DESCRIPTION OF THE TASK — When you reach the entries below, transcribe each line word for word.

────────────────────

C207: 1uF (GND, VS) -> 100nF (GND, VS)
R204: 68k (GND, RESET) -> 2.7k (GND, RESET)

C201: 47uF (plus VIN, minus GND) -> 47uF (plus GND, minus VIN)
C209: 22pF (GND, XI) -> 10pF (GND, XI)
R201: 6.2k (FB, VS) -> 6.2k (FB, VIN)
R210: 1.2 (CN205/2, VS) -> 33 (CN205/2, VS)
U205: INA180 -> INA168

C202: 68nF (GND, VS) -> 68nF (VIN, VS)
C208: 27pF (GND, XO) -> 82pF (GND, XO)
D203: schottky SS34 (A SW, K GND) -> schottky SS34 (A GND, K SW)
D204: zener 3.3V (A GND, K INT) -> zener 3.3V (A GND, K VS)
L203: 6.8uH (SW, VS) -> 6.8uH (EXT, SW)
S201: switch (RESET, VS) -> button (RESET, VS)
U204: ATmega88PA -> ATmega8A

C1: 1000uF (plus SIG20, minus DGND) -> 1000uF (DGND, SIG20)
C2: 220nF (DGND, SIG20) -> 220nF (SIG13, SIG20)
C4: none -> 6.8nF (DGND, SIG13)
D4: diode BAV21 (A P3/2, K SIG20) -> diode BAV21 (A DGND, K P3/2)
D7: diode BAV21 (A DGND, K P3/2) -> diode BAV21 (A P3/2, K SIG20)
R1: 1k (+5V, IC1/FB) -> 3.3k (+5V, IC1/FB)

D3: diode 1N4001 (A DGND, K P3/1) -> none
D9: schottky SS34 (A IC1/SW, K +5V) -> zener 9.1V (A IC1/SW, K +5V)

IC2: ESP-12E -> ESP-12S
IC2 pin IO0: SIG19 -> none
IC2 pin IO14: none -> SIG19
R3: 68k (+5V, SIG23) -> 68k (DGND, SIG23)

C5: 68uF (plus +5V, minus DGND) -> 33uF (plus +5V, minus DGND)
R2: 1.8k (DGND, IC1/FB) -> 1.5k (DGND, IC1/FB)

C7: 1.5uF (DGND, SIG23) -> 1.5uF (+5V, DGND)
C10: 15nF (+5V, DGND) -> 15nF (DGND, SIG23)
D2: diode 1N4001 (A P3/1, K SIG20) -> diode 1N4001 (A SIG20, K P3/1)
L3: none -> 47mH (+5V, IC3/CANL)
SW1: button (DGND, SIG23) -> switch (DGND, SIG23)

────────────────────

SOLUTION —
C207: 1uF (GND, VS) -> 100nF (GND, VS)
R204: 68k (GND, RESET) -> 2.7k (GND, RESET)

C201: 47uF (plus VIN, minus GND) -> 47uF (plus GND, minus VIN)
C209: 22pF (GND, XI) -> 10pF (GND, XI)
R201: 6.2k (FB, VS) -> 6.2k (FB, VIN)
R210: 1.2 (CN205/2, VS) -> 33 (CN205/2, VS)
U205: INA180 -> INA168

C202: 68nF (GND, VS) -> 68nF (VIN, VS)
C208: 27pF (GND, XO) -> 82pF (GND, XO)
D203: schottky SS34 (A SW, K GND) -> schottky SS34 (A GND, K SW)
D204: zener 3.3V (A GND, K INT) -> zener 3.3V (A GND, K VS)
L203: 6.8uH (SW, VS) -> 6.8uH (EXT, SW)
S201: switch (RESET, VS) -> button (RESET, VS)
U204: ATmega88PA -> ATmega8A

C1: 1000uF (plus SIG20, minus DGND) -> 1000uF (DGND, SIG20)
C2: 220nF (DGND, SIG20) -> 220nF (SIG13, SIG20)
C4: none -> 6.8nF (DGND, SIG13)
D4: diode BAV21 (A P3/2, K SIG20) -> diode BAV21 (A DGND, K P3/2)
D7: diode BAV21 (A DGND, K P3/2) -> diode BAV21 (A P3/2, K SIG20)
R1: 1k (+5V, IC1/FB) -> 3.3k (+5V, IC1/FB)

D3: diode 1N4001 (A DGND, K P3/1) -> none
D9: schottky SS34 (A IC1/SW, K +5V) -> zener 9.1V (A IC1/SW, K +5V)

IC2: ESP-12E -> ESP-12S
IC2 pin IO0: SIG19 -> none
IC2 pin IO14: none -> SIG19
R3: 68k (+5V, SIG23) -> 68k (DGND, SIG23)

C5: 68uF (plus +5V, minus DGND) -> 33uF (plus +5V, minus DGND)
R2: 1.8k (DGND, IC1/FB) -> 1.5k (DGND, IC1/FB)

C7: 1.5uF (DGND, SIG23) -> 1.5uF (+5V, DGND)
C10: 15nF (+5V, DGND) -> 15nF (DGND, SIG23)
D2: diode 1N4001 (A P3/1, K SIG20) -> diode 1N4001 (A SIG20, K P3/1)
L3: none -> 47mH (+5V, IC3/CANL)
SW1: button (DGND, SIG23) -> switch (DGND, SIG23)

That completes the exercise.